- _TASK DETAILS_
In the listing below, find the line holding "hourglass <160 249>" and the line holding "to <171 214>". Write out those two lines and all lines between, exactly, and nothing more.

Segment Start: MATERIAL FOR THIS TASK

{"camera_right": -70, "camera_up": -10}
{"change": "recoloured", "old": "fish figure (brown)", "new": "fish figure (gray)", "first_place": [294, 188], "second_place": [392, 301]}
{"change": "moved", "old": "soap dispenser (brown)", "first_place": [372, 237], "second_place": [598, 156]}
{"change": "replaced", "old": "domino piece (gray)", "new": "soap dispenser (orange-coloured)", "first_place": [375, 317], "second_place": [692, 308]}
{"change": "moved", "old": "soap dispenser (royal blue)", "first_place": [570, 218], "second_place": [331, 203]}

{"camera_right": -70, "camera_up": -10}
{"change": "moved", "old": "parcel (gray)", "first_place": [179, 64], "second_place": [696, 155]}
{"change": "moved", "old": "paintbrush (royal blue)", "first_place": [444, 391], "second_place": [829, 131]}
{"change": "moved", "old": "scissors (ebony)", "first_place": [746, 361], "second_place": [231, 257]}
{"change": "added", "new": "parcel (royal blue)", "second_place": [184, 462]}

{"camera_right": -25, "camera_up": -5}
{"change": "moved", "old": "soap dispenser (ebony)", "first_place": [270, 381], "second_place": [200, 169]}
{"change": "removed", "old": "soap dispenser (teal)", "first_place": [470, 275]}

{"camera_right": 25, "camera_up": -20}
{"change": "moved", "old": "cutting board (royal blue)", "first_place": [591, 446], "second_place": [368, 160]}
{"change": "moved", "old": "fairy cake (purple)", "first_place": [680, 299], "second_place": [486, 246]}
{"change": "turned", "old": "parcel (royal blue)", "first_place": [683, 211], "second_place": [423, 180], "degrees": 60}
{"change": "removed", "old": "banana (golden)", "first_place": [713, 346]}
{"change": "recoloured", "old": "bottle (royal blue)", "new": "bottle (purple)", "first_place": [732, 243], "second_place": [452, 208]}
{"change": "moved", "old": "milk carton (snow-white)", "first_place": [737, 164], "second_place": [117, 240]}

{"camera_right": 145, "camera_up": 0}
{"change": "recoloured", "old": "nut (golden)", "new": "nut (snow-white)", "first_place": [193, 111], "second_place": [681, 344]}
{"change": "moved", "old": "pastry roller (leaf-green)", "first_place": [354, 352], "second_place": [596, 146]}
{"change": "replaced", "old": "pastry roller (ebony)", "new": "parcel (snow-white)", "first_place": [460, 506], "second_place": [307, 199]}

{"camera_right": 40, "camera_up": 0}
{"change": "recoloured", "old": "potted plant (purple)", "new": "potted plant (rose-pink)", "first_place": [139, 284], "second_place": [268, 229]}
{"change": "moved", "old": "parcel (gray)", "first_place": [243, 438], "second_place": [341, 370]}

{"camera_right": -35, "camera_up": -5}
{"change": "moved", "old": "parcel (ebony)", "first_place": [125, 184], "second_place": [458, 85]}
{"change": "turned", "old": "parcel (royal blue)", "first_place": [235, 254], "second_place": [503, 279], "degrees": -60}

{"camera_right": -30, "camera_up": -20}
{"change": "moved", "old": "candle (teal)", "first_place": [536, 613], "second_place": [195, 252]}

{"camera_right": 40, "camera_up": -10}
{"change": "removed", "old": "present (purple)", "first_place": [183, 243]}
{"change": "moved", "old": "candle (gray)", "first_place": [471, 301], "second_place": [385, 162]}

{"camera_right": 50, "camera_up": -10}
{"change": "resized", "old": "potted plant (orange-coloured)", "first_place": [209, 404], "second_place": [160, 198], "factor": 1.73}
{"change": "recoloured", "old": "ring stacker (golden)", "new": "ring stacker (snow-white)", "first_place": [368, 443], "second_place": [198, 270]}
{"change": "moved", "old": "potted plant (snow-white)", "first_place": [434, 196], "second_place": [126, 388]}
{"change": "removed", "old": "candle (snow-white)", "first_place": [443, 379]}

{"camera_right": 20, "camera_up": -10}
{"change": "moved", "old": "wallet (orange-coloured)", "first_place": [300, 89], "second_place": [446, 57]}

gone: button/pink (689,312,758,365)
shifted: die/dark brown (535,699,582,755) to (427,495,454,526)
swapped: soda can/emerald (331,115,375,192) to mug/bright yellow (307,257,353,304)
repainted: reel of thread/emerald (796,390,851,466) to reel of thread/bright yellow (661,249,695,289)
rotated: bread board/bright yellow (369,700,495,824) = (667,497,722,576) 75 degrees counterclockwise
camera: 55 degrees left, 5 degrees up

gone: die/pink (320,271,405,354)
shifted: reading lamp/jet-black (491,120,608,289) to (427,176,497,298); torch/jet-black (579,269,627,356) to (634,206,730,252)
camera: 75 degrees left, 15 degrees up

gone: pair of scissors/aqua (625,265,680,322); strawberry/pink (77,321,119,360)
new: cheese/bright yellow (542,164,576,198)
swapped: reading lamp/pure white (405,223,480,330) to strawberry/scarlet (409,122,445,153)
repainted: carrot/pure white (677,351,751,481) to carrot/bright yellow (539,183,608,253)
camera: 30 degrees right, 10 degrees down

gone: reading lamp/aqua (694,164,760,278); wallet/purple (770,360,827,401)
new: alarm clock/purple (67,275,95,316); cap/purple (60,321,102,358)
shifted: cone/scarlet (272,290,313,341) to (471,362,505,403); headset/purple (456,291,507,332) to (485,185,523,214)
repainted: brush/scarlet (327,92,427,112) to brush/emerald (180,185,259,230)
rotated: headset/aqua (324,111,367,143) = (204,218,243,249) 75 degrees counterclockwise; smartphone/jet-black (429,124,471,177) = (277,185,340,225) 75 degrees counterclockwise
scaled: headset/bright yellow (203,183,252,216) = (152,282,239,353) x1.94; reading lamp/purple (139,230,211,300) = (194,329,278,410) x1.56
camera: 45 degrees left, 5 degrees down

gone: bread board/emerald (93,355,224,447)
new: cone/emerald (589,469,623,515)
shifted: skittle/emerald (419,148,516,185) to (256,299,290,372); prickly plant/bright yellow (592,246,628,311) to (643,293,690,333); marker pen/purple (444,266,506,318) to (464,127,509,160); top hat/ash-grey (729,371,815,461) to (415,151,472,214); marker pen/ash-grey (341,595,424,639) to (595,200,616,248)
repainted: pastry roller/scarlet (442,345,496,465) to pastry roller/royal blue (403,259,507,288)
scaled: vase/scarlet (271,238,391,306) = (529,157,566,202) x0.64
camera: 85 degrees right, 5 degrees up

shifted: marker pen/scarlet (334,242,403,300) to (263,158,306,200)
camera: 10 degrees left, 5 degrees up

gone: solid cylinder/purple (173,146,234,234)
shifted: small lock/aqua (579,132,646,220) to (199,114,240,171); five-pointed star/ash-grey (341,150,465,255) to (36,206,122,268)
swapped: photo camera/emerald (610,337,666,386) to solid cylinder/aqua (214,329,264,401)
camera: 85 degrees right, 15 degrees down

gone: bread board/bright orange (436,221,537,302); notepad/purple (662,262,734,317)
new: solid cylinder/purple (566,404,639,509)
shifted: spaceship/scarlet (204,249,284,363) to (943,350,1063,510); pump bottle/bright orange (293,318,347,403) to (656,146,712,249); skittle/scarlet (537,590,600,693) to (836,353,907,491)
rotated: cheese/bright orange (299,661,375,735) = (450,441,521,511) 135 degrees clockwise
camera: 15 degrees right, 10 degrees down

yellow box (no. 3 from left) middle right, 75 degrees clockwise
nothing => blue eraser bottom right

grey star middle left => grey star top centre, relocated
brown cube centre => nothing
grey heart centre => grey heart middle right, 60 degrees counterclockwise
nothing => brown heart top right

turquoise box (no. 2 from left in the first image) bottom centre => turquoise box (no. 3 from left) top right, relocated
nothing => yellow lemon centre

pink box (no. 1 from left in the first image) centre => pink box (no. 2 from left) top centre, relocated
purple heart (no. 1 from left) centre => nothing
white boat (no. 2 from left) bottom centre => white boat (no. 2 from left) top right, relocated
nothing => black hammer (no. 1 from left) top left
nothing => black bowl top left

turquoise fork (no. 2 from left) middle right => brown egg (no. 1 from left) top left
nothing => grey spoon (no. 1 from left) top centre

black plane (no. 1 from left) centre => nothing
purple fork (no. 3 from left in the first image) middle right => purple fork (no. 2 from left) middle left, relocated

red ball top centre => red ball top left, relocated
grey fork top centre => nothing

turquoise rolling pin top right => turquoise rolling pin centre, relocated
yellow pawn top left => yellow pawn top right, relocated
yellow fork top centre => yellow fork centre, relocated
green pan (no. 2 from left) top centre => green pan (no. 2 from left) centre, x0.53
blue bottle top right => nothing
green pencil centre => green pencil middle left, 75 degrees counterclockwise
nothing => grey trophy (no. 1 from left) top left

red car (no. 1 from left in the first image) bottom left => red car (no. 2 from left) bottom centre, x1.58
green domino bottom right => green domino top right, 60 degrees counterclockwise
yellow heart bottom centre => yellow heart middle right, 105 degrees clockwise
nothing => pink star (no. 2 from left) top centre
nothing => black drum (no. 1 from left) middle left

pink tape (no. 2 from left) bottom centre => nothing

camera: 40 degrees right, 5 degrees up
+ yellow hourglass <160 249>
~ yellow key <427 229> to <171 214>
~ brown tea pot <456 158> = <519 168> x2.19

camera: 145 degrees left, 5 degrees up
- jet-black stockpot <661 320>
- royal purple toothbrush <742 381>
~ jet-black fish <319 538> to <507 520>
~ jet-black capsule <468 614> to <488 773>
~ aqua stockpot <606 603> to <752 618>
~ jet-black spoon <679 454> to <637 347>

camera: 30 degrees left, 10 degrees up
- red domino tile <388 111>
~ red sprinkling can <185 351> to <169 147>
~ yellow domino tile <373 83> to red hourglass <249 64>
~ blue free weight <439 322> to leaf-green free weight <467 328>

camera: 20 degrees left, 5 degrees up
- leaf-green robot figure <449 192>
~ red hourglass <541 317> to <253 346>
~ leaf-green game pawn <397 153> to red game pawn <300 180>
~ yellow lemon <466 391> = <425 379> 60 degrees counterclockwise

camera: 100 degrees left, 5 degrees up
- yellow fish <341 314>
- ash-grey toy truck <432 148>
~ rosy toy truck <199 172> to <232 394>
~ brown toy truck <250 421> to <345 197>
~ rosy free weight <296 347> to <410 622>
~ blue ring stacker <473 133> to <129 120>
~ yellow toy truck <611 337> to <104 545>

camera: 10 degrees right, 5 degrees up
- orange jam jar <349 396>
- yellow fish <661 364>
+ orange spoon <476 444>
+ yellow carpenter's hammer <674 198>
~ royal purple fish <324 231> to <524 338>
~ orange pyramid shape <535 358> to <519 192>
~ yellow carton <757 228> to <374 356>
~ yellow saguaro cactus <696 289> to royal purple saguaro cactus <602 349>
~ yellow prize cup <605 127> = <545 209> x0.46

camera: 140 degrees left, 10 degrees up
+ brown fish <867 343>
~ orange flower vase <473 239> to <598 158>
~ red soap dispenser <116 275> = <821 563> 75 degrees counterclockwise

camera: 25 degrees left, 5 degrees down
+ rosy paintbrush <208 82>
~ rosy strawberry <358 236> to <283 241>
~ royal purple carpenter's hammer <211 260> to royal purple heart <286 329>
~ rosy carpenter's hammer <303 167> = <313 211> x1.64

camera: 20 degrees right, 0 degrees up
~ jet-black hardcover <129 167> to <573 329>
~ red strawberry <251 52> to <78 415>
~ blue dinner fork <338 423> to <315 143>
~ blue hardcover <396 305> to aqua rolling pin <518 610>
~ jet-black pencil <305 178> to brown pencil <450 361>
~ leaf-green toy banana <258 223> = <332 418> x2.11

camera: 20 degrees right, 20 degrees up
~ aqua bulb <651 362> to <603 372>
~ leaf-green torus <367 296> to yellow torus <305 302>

Segment End: MATERIAL FOR THIS TASK

- _EXPECTED OUTPUT_
+ yellow hourglass <160 249>
~ yellow key <427 229> to <171 214>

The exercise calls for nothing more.